Aim of the exercise:
Below are several records. Retype exactly those lines running from the one with "U3 pin RST: OUT -> none" through the one with "IC4 pin RA1: N_6 -> N_23", end lines included, and no others.

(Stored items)
——————

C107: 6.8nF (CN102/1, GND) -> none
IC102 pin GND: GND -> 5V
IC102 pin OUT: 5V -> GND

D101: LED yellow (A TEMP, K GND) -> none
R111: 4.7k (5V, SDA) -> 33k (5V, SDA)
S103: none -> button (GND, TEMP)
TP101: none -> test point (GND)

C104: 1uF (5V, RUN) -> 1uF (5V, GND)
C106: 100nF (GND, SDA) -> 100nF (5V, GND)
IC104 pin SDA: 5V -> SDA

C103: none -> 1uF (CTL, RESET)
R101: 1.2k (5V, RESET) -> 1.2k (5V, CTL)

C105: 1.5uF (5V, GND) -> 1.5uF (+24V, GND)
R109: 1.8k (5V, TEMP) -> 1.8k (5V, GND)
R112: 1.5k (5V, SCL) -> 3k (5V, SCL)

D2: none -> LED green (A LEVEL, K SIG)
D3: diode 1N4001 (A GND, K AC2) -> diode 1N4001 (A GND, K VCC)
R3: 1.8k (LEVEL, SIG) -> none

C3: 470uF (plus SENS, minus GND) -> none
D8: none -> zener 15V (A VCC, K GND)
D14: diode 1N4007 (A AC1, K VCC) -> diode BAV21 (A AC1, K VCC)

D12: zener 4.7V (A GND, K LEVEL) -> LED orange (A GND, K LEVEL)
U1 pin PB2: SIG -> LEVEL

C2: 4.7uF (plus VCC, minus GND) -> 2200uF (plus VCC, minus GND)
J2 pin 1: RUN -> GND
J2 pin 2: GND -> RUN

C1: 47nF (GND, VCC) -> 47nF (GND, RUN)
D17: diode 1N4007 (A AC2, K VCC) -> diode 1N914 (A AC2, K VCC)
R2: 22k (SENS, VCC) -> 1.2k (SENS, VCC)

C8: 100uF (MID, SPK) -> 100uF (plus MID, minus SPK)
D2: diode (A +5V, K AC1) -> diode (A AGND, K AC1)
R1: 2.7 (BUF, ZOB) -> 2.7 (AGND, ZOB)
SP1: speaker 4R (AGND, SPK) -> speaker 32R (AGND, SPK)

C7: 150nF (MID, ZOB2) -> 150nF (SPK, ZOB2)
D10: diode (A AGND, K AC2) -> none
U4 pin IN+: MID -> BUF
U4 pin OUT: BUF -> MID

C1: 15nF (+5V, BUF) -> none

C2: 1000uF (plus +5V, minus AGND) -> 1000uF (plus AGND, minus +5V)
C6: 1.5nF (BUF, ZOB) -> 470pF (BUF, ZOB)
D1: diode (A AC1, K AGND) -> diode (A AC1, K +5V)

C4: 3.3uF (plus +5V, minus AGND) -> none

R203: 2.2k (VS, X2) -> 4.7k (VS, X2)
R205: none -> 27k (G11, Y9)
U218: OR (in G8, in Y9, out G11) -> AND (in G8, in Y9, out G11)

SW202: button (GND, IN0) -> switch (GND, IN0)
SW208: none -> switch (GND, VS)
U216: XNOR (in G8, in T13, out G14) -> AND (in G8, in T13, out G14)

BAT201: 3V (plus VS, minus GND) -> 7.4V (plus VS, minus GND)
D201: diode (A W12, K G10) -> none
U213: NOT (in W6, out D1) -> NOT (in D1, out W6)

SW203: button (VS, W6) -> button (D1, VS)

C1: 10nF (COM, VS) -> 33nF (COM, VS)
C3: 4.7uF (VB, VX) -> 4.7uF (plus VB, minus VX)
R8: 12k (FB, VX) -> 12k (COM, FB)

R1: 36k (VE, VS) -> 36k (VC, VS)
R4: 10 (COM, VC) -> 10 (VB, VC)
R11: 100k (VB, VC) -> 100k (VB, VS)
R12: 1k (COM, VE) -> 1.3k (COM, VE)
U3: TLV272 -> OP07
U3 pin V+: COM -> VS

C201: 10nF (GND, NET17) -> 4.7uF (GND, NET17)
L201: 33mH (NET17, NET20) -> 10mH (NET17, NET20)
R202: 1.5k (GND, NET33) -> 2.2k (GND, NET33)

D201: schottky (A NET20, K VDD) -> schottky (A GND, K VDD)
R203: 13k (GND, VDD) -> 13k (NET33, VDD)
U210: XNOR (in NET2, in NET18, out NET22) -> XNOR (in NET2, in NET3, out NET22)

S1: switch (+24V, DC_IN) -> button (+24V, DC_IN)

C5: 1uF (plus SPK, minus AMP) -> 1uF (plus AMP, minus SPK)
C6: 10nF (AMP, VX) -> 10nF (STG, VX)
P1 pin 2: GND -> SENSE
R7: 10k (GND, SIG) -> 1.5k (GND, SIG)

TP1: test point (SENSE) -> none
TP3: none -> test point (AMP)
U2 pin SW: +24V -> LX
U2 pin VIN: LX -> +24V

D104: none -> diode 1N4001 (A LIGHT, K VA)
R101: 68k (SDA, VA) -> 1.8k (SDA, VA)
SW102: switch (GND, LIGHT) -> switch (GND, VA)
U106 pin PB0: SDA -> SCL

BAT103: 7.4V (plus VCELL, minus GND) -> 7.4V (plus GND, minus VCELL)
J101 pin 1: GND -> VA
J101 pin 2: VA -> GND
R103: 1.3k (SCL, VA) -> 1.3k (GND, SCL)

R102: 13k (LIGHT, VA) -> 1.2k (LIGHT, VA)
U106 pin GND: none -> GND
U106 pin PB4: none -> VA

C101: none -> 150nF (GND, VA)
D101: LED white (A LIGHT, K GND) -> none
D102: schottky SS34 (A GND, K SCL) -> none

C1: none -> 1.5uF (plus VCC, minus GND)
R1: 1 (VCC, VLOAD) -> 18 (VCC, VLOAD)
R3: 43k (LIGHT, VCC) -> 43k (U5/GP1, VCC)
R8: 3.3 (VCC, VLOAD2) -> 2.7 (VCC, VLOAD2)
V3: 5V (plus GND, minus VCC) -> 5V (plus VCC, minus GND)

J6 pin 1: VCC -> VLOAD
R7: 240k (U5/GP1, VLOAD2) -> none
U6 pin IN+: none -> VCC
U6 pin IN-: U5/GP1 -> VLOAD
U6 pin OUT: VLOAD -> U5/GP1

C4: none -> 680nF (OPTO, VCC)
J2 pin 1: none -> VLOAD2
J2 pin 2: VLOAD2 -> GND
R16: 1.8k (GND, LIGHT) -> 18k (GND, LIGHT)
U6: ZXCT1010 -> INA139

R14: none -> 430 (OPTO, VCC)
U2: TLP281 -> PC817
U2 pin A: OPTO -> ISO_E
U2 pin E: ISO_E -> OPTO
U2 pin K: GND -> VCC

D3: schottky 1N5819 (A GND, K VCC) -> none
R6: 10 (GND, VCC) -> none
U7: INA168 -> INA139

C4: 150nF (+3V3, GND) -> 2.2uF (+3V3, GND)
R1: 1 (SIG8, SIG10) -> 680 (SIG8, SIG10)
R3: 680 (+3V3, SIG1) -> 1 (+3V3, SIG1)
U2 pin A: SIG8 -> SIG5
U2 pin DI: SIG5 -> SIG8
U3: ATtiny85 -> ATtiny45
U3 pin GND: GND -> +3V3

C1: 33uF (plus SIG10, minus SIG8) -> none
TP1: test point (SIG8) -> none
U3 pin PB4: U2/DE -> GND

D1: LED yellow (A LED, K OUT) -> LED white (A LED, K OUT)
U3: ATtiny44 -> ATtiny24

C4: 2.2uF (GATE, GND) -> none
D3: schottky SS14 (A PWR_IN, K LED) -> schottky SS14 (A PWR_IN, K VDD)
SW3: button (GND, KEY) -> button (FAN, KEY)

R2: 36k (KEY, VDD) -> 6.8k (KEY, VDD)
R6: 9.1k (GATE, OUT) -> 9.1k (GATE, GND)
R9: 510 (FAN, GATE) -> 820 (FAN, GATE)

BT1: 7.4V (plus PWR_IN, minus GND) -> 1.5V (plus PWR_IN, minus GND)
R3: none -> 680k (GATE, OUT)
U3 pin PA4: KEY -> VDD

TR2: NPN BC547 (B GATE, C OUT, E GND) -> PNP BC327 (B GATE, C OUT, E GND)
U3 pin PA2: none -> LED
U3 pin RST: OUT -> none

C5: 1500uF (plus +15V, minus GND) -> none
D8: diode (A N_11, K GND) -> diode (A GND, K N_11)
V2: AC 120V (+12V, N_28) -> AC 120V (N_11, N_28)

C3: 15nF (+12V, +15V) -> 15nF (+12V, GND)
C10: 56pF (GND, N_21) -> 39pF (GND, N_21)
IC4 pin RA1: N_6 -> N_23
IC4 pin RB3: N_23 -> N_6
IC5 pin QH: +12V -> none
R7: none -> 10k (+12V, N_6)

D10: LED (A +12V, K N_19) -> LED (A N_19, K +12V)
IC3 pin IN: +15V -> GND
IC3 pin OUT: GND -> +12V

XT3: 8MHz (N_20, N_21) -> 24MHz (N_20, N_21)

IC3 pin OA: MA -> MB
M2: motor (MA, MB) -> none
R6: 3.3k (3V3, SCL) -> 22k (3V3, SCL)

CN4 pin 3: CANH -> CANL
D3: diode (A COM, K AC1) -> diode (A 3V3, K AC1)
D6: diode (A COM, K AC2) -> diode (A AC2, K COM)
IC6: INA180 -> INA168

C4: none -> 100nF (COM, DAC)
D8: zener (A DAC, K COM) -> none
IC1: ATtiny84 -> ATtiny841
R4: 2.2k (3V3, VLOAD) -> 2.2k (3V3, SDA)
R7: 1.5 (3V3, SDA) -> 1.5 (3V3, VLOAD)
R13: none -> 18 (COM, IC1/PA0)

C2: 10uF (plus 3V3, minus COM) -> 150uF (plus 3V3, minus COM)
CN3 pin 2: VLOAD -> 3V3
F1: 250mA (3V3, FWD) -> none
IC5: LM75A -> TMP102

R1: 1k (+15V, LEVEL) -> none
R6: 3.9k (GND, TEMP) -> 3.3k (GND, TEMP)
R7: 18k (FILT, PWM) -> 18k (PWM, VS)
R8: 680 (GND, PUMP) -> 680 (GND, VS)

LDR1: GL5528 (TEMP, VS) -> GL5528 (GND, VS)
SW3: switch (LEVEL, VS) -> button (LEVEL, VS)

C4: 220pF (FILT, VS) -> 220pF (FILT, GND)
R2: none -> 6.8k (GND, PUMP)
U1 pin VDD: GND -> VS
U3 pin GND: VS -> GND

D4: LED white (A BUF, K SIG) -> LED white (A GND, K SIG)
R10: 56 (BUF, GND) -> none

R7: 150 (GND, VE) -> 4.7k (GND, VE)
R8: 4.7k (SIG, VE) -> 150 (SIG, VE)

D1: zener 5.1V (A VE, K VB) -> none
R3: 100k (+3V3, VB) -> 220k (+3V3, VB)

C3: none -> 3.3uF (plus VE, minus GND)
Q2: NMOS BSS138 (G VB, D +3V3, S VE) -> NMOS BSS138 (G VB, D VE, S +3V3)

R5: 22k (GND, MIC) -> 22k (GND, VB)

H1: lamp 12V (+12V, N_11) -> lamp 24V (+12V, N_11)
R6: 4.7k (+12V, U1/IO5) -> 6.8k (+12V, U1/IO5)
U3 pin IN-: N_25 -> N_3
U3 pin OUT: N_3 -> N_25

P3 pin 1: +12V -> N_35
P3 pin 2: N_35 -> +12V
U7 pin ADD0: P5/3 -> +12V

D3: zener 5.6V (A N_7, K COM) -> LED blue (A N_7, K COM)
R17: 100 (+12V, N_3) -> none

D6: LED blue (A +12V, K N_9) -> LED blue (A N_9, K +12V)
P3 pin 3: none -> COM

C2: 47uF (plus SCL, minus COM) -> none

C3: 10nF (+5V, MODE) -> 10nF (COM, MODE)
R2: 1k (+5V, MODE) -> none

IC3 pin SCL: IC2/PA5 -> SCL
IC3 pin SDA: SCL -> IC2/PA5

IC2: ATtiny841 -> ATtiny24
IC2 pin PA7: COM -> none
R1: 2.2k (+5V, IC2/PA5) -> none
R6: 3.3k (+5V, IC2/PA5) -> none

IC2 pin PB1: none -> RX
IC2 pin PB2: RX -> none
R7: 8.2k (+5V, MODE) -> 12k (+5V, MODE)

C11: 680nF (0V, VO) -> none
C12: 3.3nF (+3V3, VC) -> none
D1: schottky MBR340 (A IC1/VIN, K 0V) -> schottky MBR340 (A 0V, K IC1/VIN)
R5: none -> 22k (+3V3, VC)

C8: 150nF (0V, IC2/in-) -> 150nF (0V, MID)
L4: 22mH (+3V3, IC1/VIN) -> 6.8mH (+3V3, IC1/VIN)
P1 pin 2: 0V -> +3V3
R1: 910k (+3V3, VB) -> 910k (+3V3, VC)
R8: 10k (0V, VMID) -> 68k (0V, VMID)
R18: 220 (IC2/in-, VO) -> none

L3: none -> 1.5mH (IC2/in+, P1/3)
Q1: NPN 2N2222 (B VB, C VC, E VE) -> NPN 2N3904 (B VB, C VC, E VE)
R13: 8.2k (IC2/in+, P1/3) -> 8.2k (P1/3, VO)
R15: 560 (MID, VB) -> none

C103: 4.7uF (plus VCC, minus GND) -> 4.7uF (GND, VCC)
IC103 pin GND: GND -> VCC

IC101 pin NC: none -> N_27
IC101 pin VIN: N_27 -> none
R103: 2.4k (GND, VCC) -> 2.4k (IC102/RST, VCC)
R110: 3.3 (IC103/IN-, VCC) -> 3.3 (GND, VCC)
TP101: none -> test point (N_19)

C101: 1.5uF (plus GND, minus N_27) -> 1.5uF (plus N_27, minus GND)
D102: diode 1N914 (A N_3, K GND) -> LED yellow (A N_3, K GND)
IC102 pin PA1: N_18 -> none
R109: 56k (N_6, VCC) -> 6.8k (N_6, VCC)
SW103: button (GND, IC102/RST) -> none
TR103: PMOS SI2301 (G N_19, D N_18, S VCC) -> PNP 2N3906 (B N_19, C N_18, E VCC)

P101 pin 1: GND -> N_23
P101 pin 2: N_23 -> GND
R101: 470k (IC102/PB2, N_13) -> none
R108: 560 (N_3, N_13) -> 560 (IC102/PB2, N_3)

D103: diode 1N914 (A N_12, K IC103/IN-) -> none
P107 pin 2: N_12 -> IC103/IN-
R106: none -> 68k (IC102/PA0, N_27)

——————

Answer section:
U3 pin RST: OUT -> none

C5: 1500uF (plus +15V, minus GND) -> none
D8: diode (A N_11, K GND) -> diode (A GND, K N_11)
V2: AC 120V (+12V, N_28) -> AC 120V (N_11, N_28)

C3: 15nF (+12V, +15V) -> 15nF (+12V, GND)
C10: 56pF (GND, N_21) -> 39pF (GND, N_21)
IC4 pin RA1: N_6 -> N_23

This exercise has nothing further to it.